Work to be completed: Your answer must be an exact copy of the entries, containing no images.

::::::::

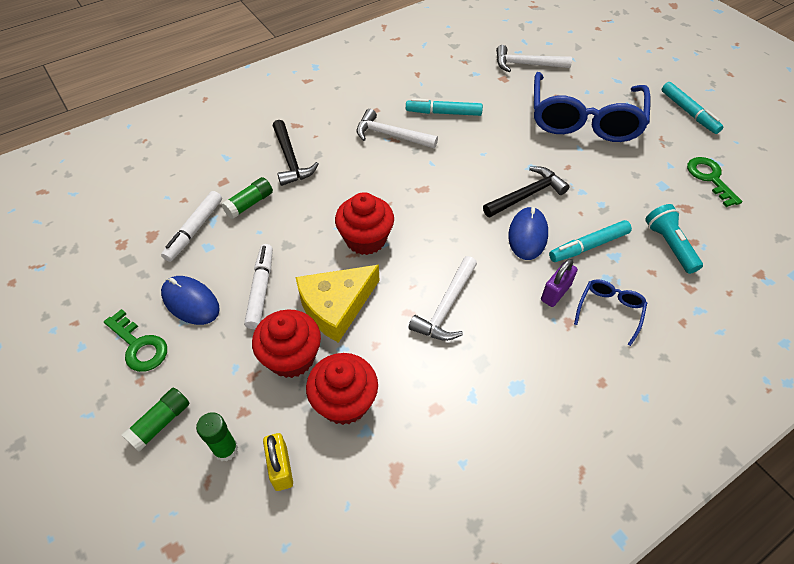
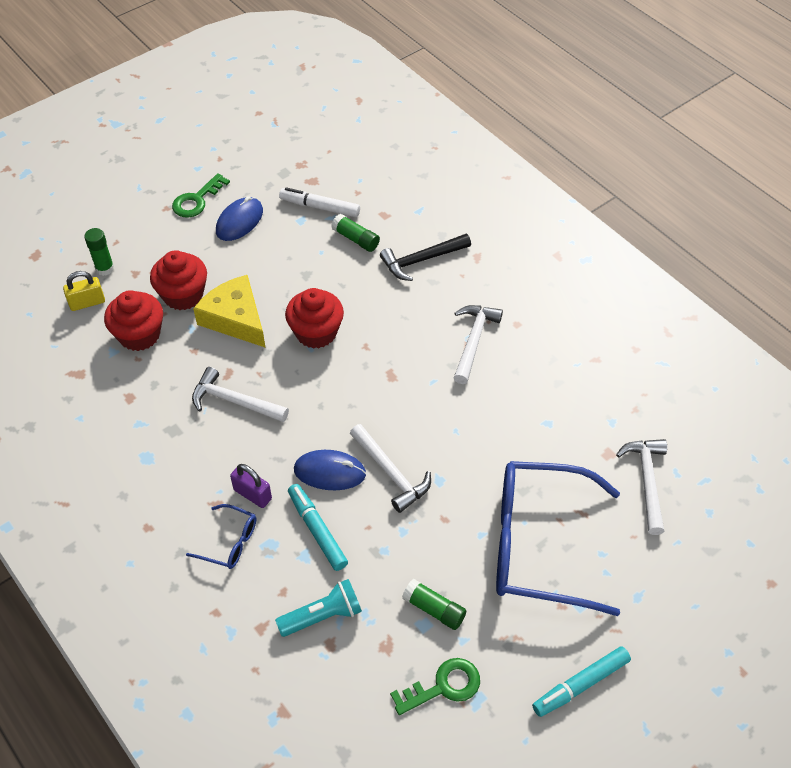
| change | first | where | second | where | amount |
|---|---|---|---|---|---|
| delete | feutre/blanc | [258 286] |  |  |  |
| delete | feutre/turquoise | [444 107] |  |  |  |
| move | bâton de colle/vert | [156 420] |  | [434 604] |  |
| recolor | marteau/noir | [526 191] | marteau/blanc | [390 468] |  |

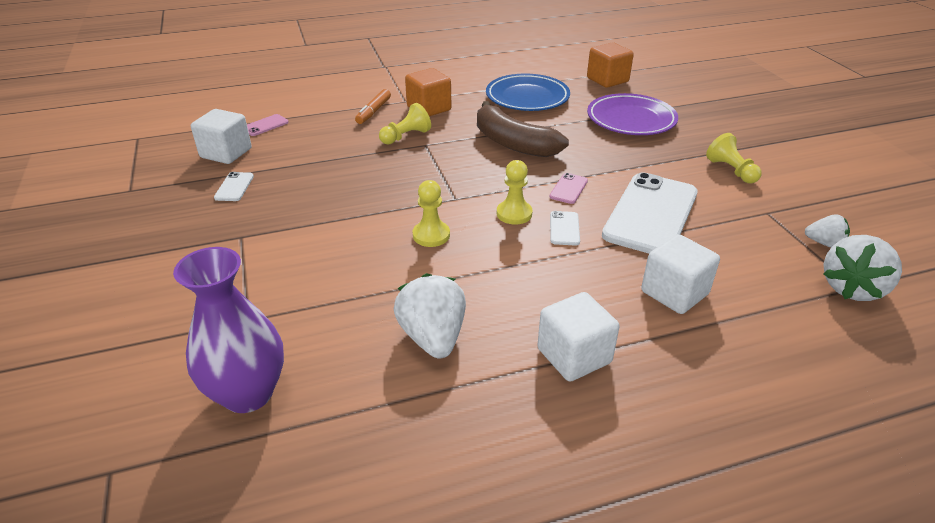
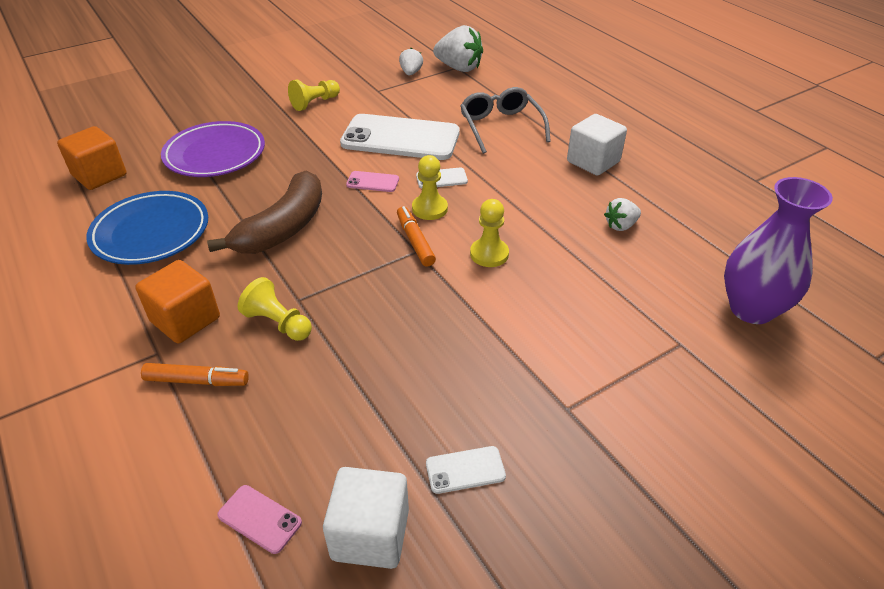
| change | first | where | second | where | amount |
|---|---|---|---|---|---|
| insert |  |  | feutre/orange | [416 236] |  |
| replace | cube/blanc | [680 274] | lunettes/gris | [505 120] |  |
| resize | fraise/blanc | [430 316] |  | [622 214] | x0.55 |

::::::::

Expected answer:
| change | first | where | second | where | amount |
|---|---|---|---|---|---|
| delete | feutre/blanc | [258 286] |  |  |  |
| delete | feutre/turquoise | [444 107] |  |  |  |
| move | bâton de colle/vert | [156 420] |  | [434 604] |  |
| recolor | marteau/noir | [526 191] | marteau/blanc | [390 468] |  |

| change | first | where | second | where | amount |
|---|---|---|---|---|---|
| insert |  |  | feutre/orange | [416 236] |  |
| replace | cube/blanc | [680 274] | lunettes/gris | [505 120] |  |
| resize | fraise/blanc | [430 316] |  | [622 214] | x0.55 |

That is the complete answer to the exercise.